____ Working data

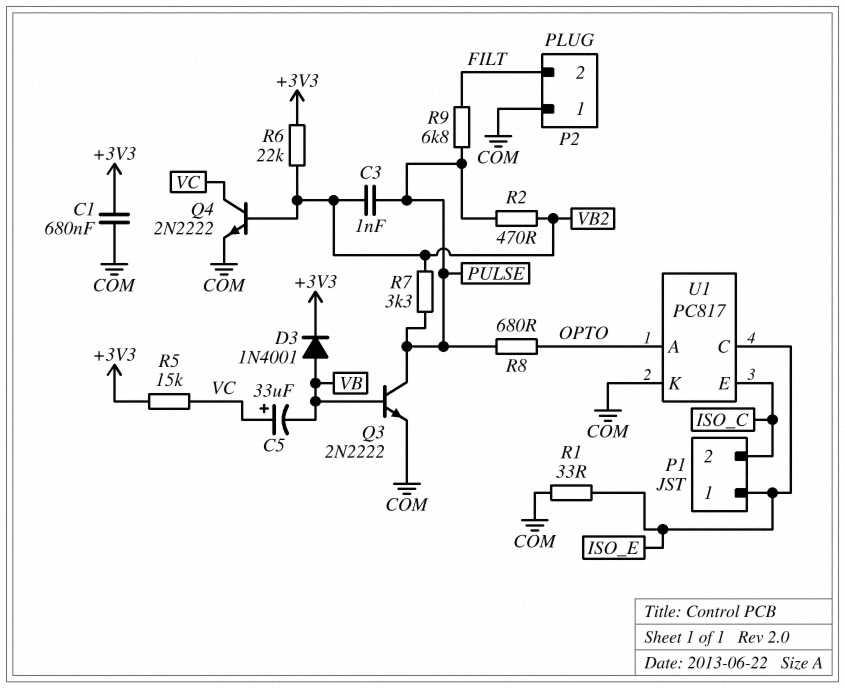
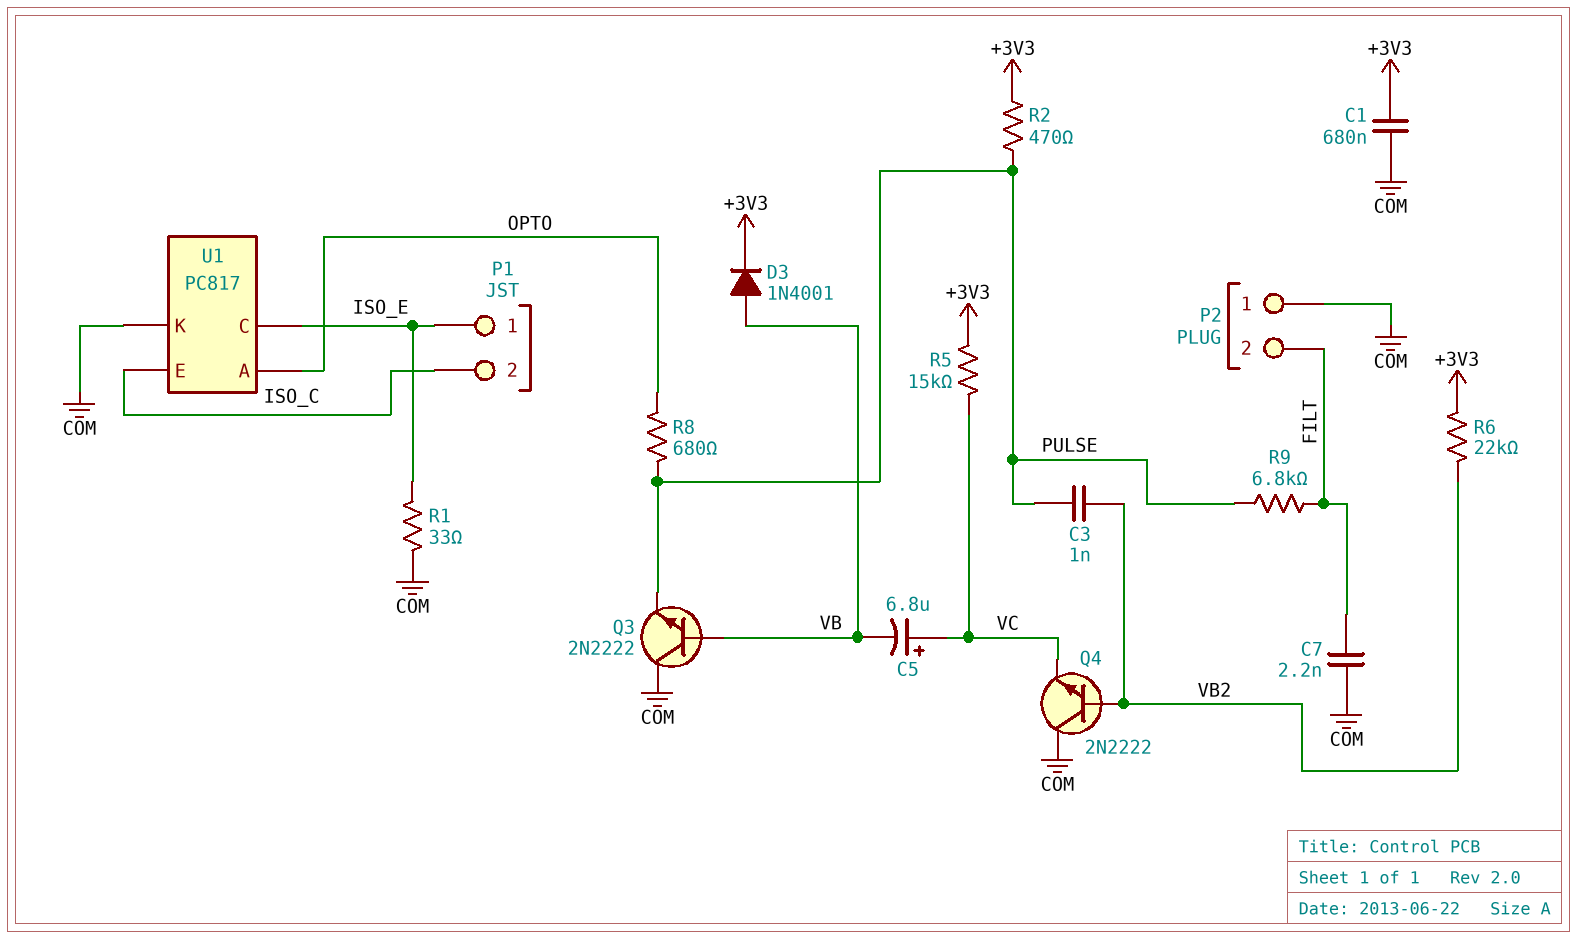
C5: 33uF (plus VC, minus VB) -> 6.8uF (plus VC, minus VB)
C7: none -> 2.2nF (COM, FILT)
Q3: NPN 2N2222 (B VB, C PULSE, E COM) -> NPN 2N2222 (B VB, C COM, E PULSE)
Q4: NPN 2N2222 (B VB2, C VC, E COM) -> NPN 2N2222 (B VB2, C COM, E VC)
R2: 470 (PULSE, VB2) -> 470 (+3V3, PULSE)
R7: 3.3k (PULSE, VB2) -> none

________

— Task requirements —
Output all the entries above verbatim, please. No images.

— Written answer —
C5: 33uF (plus VC, minus VB) -> 6.8uF (plus VC, minus VB)
C7: none -> 2.2nF (COM, FILT)
Q3: NPN 2N2222 (B VB, C PULSE, E COM) -> NPN 2N2222 (B VB, C COM, E PULSE)
Q4: NPN 2N2222 (B VB2, C VC, E COM) -> NPN 2N2222 (B VB2, C COM, E VC)
R2: 470 (PULSE, VB2) -> 470 (+3V3, PULSE)
R7: 3.3k (PULSE, VB2) -> none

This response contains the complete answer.